» SUPPLIED MATERIAL
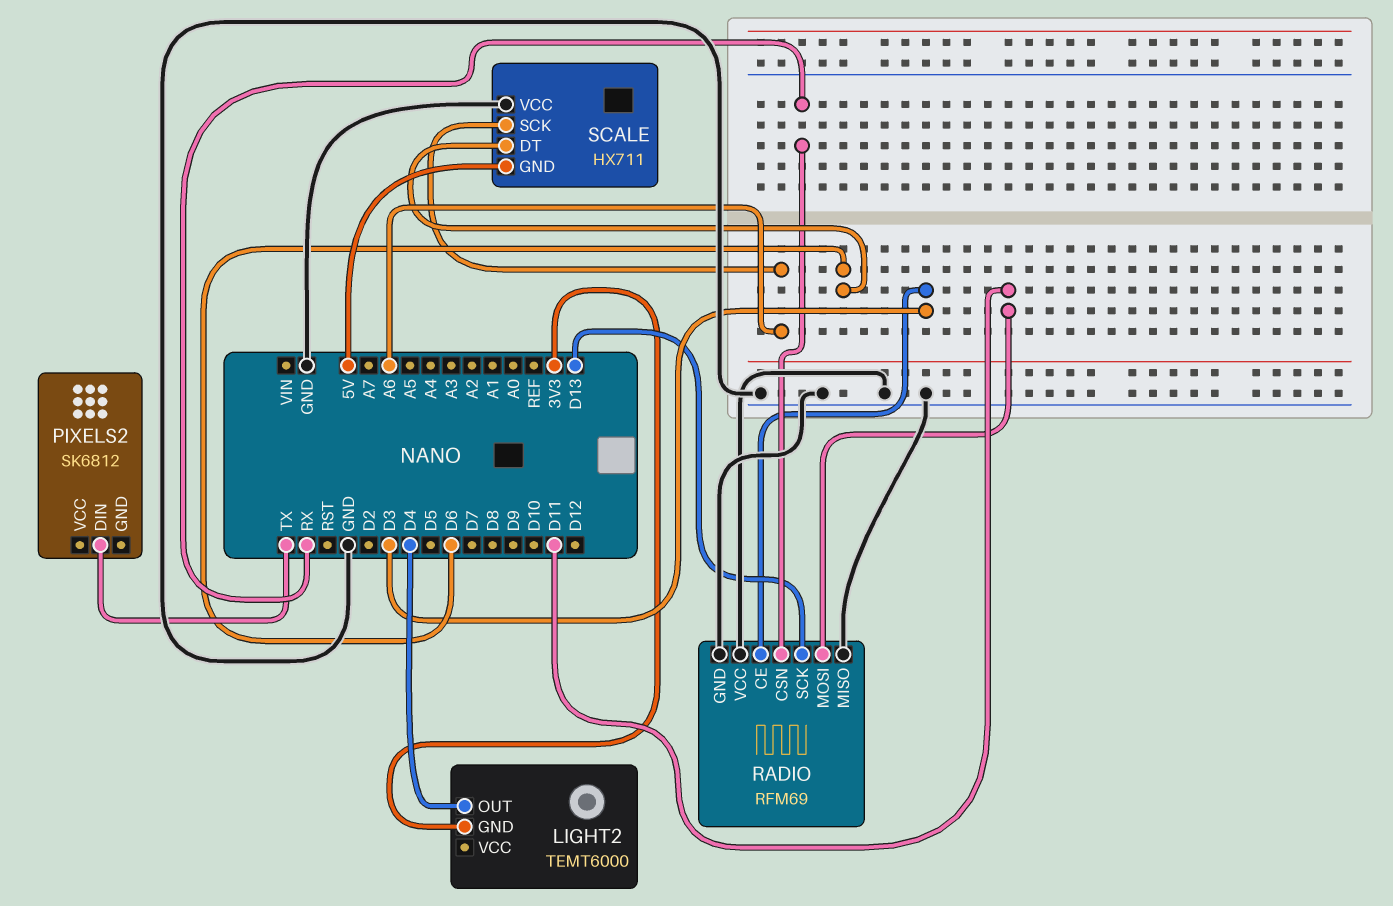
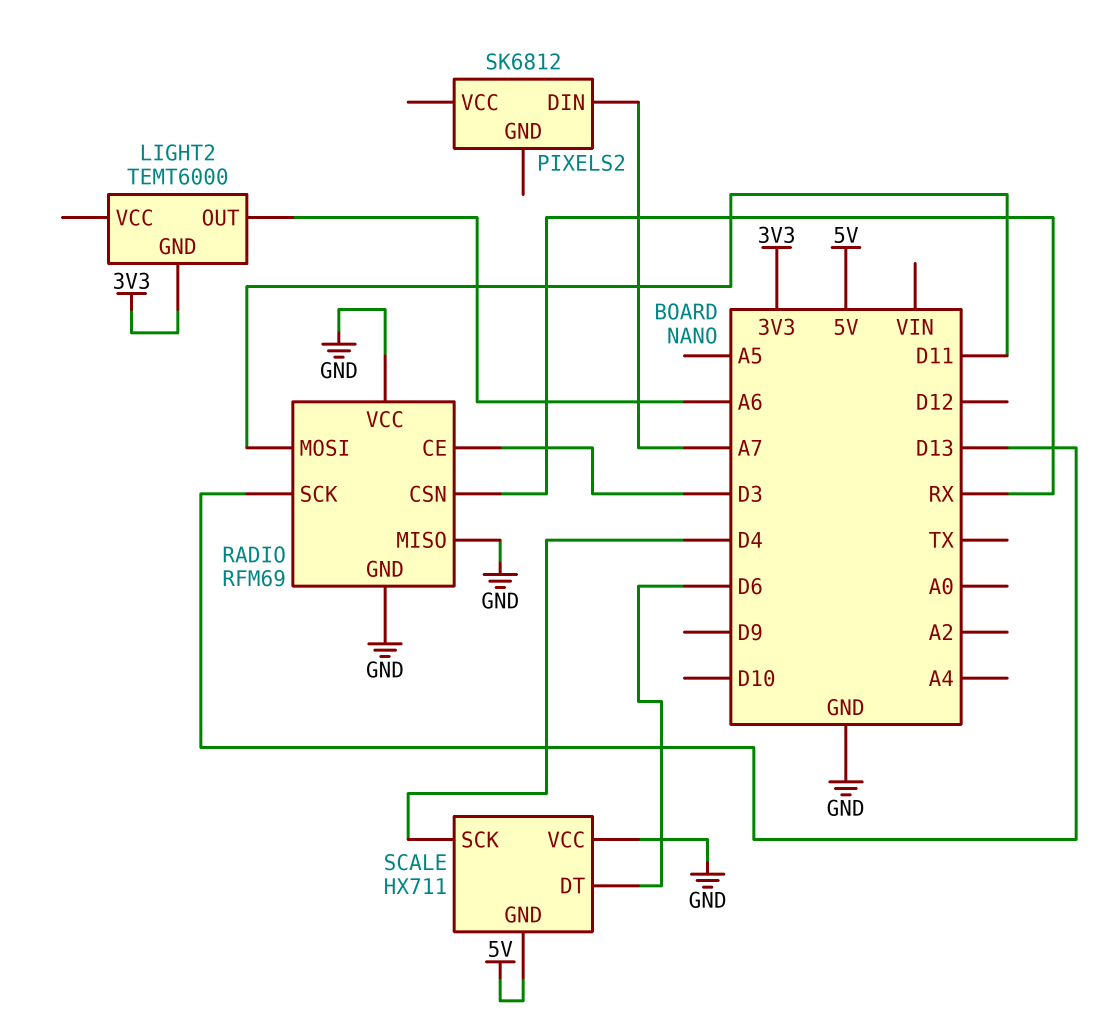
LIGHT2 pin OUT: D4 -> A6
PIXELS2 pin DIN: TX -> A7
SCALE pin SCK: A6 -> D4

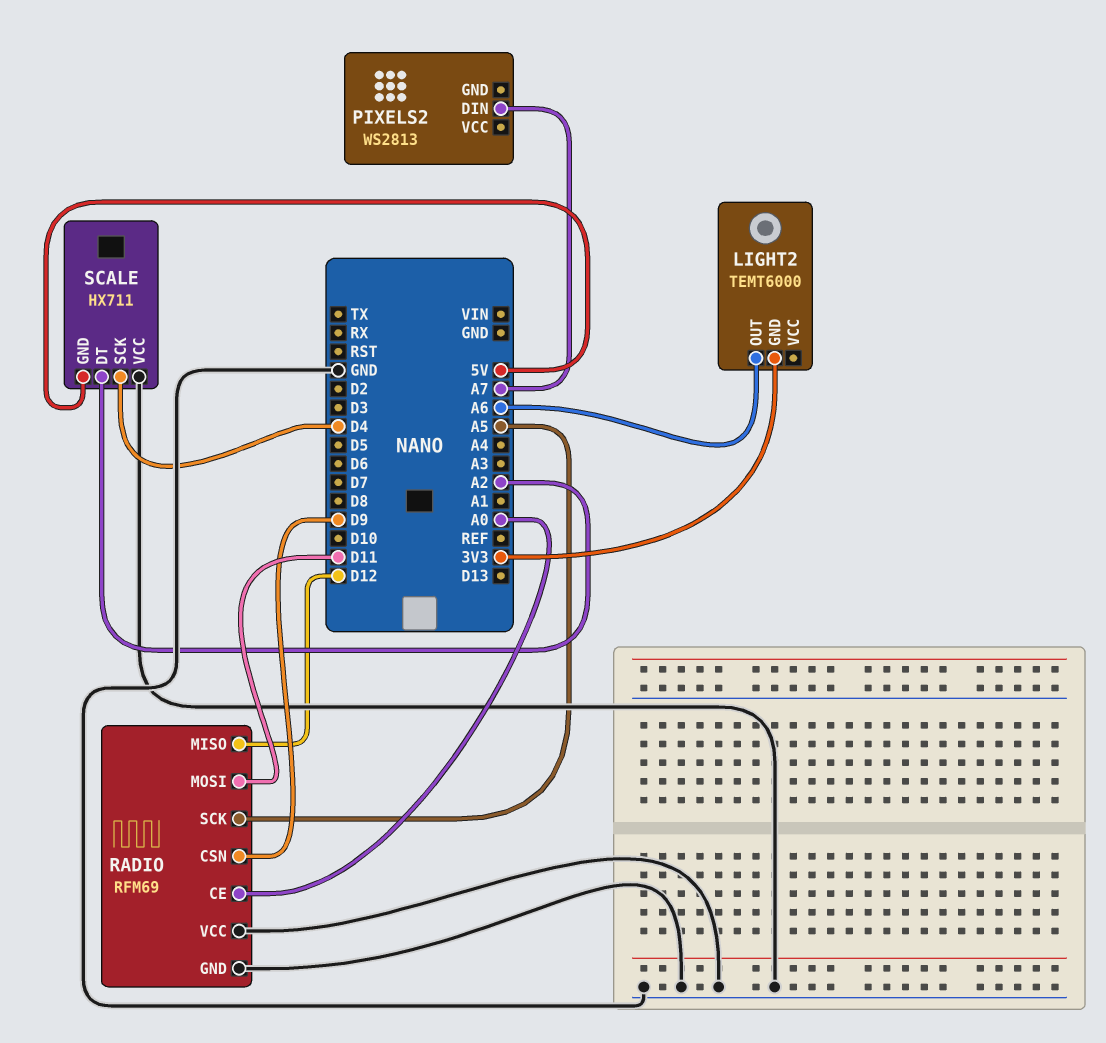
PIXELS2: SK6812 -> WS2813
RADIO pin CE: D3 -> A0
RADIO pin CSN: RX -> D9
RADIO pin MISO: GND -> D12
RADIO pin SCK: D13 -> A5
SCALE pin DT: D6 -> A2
==
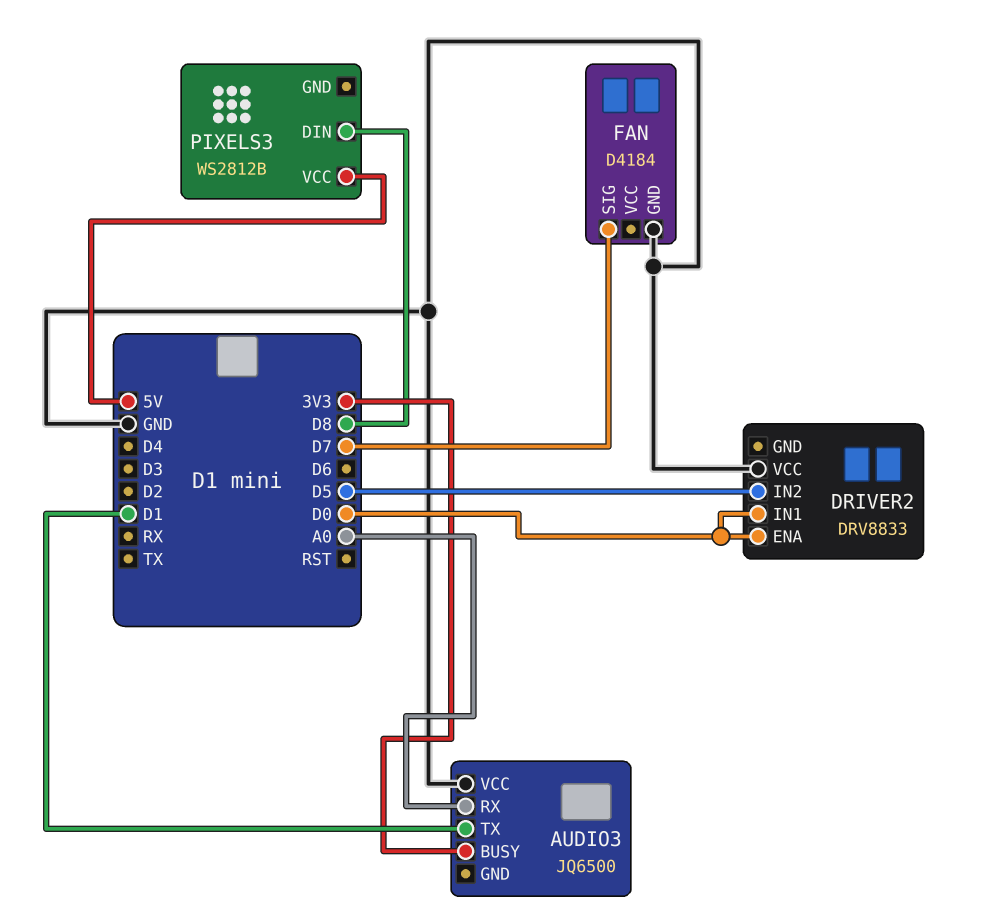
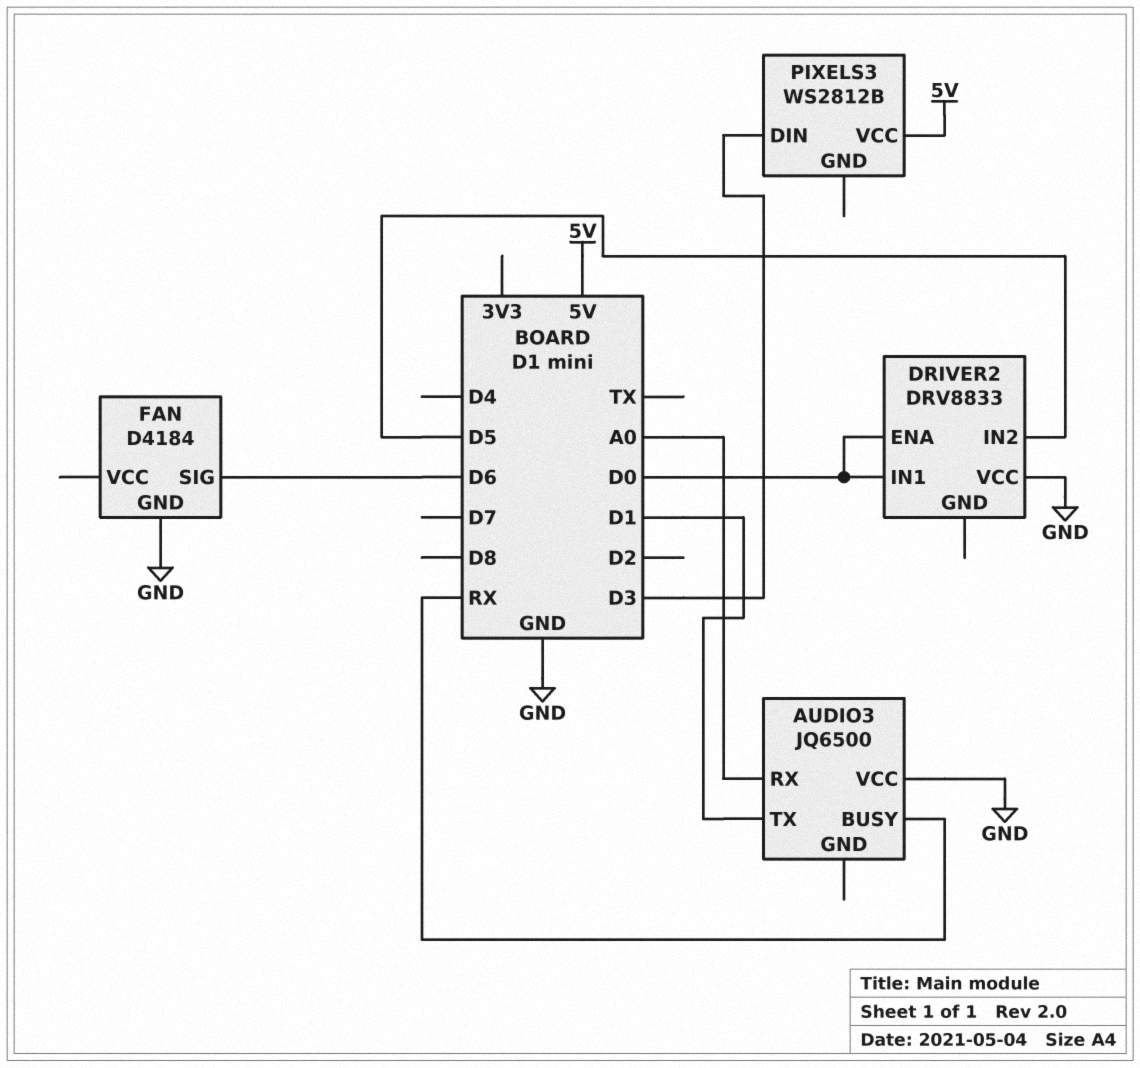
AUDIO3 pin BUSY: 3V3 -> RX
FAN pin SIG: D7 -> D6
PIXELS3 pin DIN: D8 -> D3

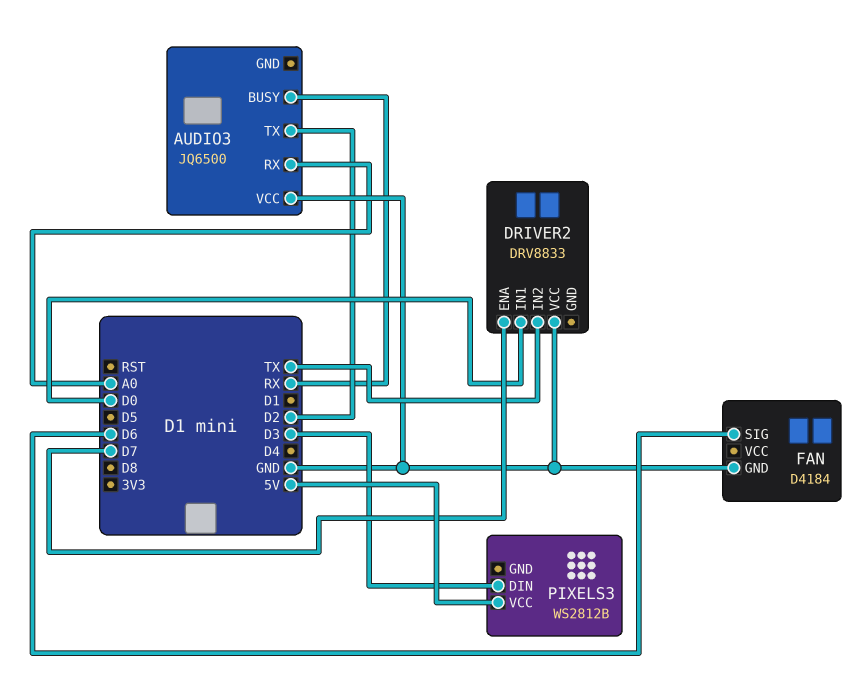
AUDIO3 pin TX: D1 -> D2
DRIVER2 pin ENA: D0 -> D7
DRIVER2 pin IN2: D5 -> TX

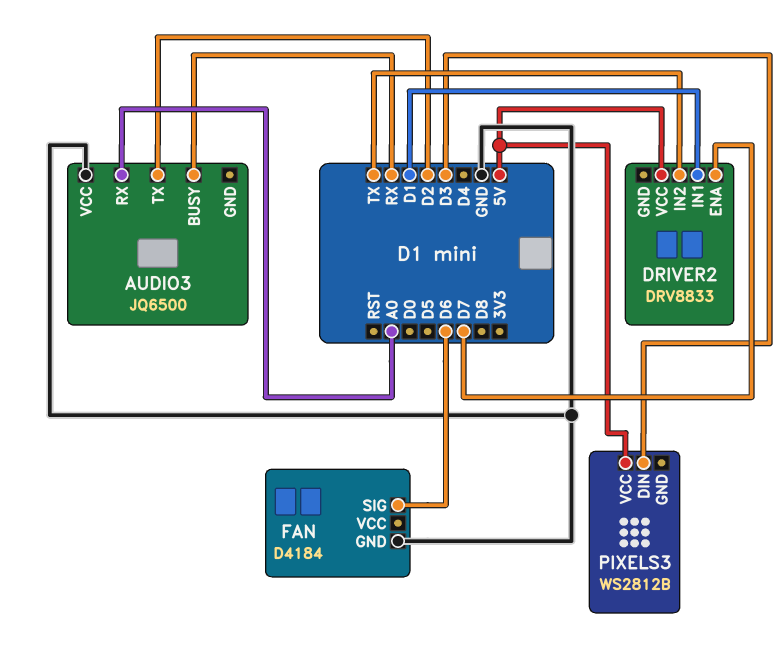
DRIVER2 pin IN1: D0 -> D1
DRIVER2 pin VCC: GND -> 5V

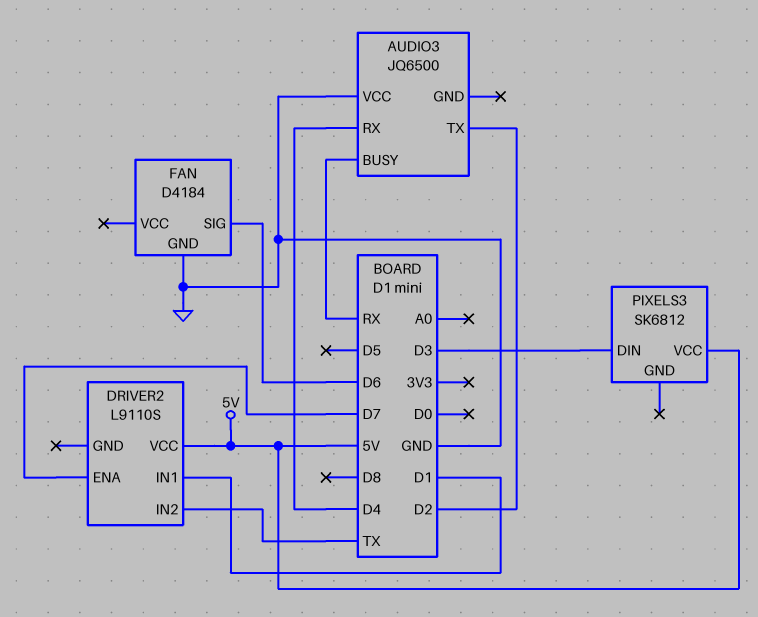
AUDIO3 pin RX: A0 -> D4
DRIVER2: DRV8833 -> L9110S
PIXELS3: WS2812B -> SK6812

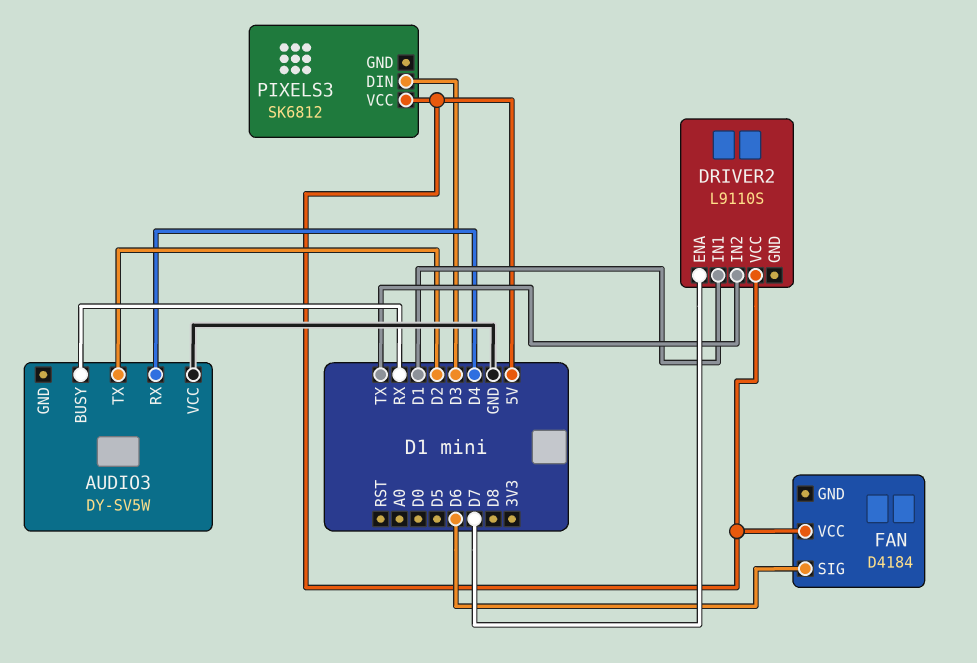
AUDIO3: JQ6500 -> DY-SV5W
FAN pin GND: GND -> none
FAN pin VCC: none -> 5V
==
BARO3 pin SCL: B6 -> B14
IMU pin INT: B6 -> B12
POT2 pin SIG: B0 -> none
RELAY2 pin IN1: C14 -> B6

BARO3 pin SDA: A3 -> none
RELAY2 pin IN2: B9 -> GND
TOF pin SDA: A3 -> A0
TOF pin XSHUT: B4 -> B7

» ABOUT THIS EXERCISE
All lines above starting at the one with "PIXELS3 pin DIN: D8 -> D3" and ending at the one with "FAN pin VCC: none -> 5V", inclusive, are to be printed again exactly, with the pictures left out.

» REPLY
PIXELS3 pin DIN: D8 -> D3

AUDIO3 pin TX: D1 -> D2
DRIVER2 pin ENA: D0 -> D7
DRIVER2 pin IN2: D5 -> TX

DRIVER2 pin IN1: D0 -> D1
DRIVER2 pin VCC: GND -> 5V

AUDIO3 pin RX: A0 -> D4
DRIVER2: DRV8833 -> L9110S
PIXELS3: WS2812B -> SK6812

AUDIO3: JQ6500 -> DY-SV5W
FAN pin GND: GND -> none
FAN pin VCC: none -> 5V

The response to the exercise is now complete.